**** Given data
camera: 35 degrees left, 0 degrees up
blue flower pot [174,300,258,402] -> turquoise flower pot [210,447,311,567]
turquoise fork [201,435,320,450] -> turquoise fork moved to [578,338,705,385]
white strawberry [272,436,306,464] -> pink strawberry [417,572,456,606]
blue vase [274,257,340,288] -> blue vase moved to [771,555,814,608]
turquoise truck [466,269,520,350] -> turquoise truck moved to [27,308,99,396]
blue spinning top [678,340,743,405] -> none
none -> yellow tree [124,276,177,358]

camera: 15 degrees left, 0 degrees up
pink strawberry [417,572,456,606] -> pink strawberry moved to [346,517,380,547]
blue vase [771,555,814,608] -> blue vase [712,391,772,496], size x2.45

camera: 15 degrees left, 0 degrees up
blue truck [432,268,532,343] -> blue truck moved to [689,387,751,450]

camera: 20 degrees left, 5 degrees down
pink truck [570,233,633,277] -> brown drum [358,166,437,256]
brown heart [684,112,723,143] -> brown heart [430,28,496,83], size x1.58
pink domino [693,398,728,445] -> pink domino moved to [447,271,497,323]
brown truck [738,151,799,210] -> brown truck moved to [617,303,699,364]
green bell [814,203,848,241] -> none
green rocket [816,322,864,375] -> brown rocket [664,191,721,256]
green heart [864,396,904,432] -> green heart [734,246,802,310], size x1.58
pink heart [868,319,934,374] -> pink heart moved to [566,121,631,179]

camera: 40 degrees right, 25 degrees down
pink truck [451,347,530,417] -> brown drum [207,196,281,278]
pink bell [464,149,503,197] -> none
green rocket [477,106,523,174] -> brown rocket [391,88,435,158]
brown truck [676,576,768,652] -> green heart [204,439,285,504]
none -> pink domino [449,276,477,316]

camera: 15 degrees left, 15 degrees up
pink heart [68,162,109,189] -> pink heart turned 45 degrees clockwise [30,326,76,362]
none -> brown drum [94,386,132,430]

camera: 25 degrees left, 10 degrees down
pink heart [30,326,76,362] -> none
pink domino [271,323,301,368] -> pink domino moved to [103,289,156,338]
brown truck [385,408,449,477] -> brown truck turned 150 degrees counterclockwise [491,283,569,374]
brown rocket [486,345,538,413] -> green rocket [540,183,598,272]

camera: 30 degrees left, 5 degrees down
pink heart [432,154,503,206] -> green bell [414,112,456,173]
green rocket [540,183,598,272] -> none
********
Out of the preceding entries, pull each line that contains the word "truck".

turquoise truck [466,269,520,350] -> turquoise truck moved to [27,308,99,396]
blue truck [432,268,532,343] -> blue truck moved to [689,387,751,450]
pink truck [570,233,633,277] -> brown drum [358,166,437,256]
brown truck [738,151,799,210] -> brown truck moved to [617,303,699,364]
pink truck [451,347,530,417] -> brown drum [207,196,281,278]
brown truck [676,576,768,652] -> green heart [204,439,285,504]
brown truck [385,408,449,477] -> brown truck turned 150 degrees counterclockwise [491,283,569,374]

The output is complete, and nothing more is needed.